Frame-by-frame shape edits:
━━━━━━━━━━
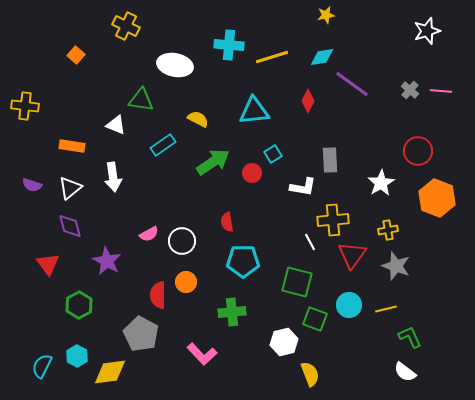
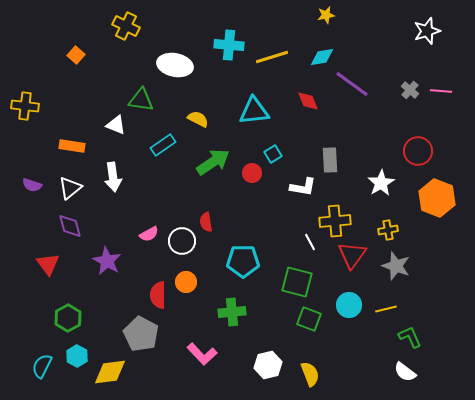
red diamond at (308, 101): rotated 50 degrees counterclockwise
yellow cross at (333, 220): moved 2 px right, 1 px down
red semicircle at (227, 222): moved 21 px left
green hexagon at (79, 305): moved 11 px left, 13 px down
green square at (315, 319): moved 6 px left
white hexagon at (284, 342): moved 16 px left, 23 px down
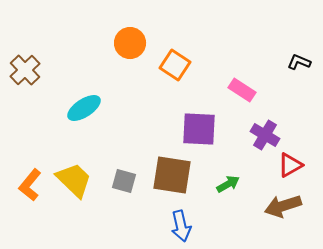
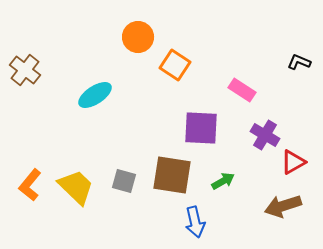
orange circle: moved 8 px right, 6 px up
brown cross: rotated 8 degrees counterclockwise
cyan ellipse: moved 11 px right, 13 px up
purple square: moved 2 px right, 1 px up
red triangle: moved 3 px right, 3 px up
yellow trapezoid: moved 2 px right, 7 px down
green arrow: moved 5 px left, 3 px up
blue arrow: moved 14 px right, 4 px up
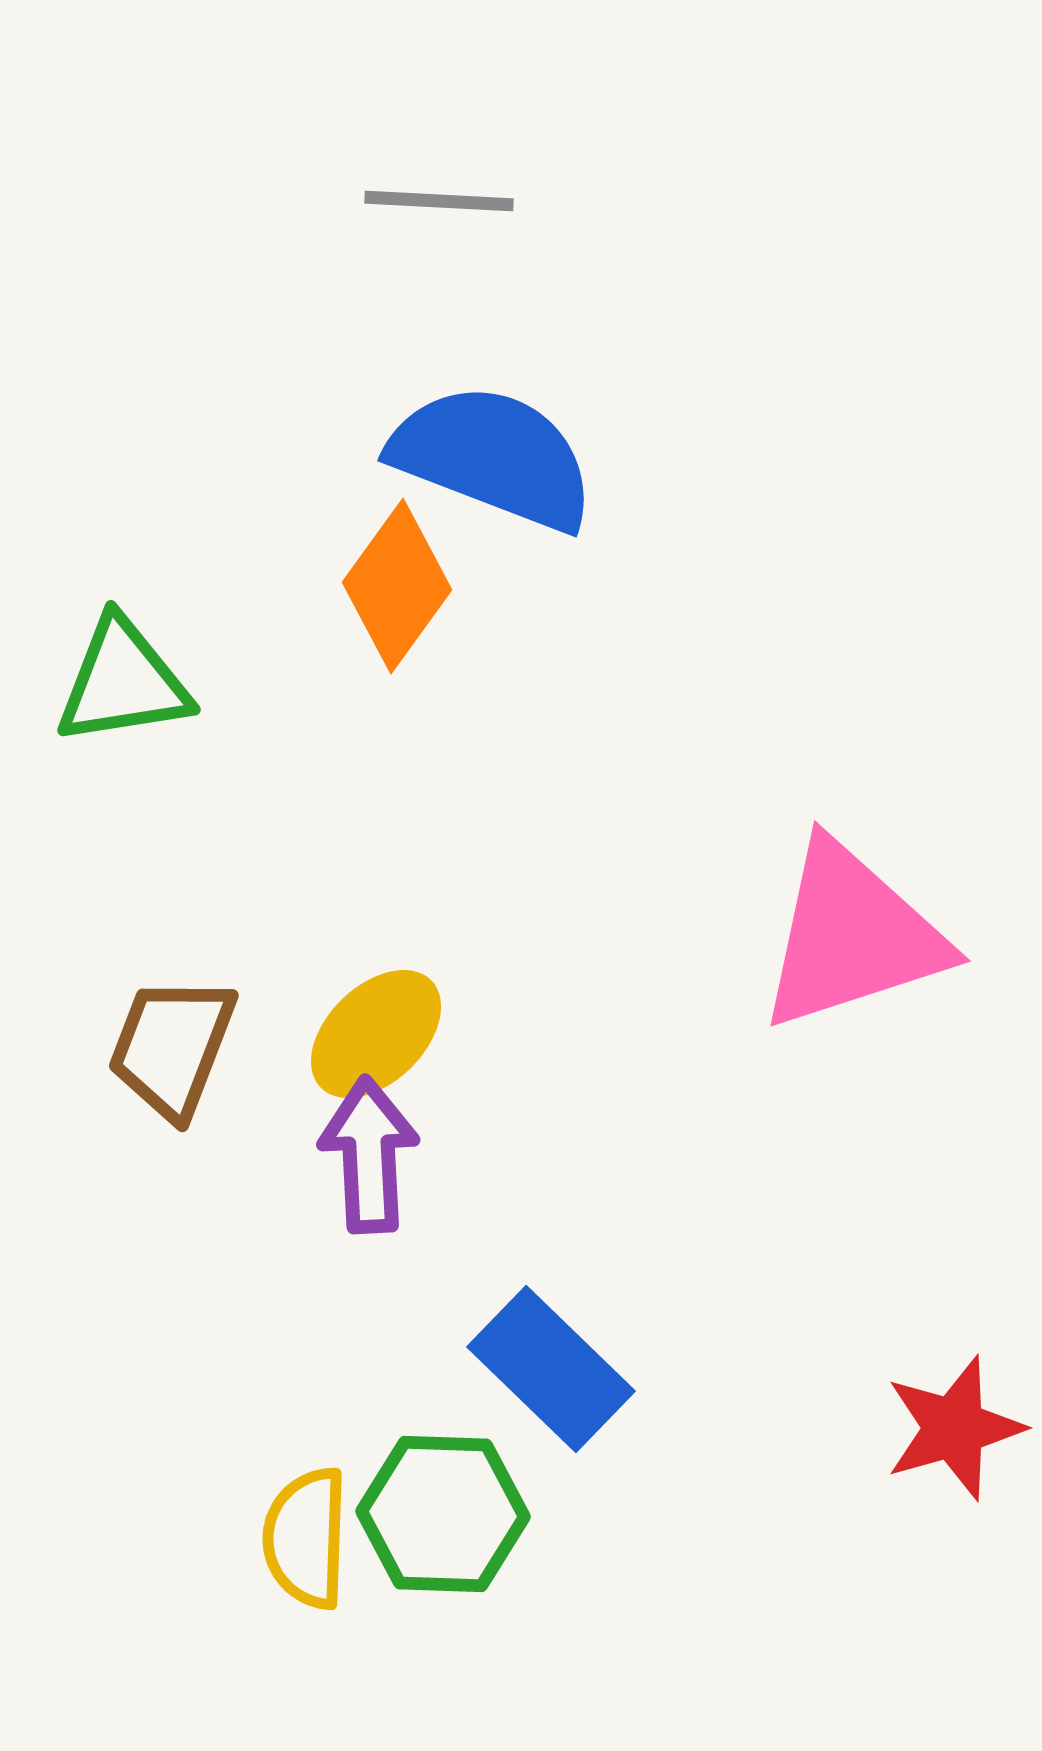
━━━━━━━━━━
-- Task requirements --
Each line of the data above needs to be retyped as it is, without any picture.

-- Your response --
red diamond at (308, 101): rotated 50 degrees counterclockwise
yellow cross at (333, 220): moved 2 px right, 1 px down
red semicircle at (227, 222): moved 21 px left
green hexagon at (79, 305): moved 11 px left, 13 px down
green square at (315, 319): moved 6 px left
white hexagon at (284, 342): moved 16 px left, 23 px down
orange circle: moved 8 px right, 6 px up
brown cross: rotated 8 degrees counterclockwise
cyan ellipse: moved 11 px right, 13 px up
purple square: moved 2 px right, 1 px up
red triangle: moved 3 px right, 3 px up
yellow trapezoid: moved 2 px right, 7 px down
green arrow: moved 5 px left, 3 px up
blue arrow: moved 14 px right, 4 px up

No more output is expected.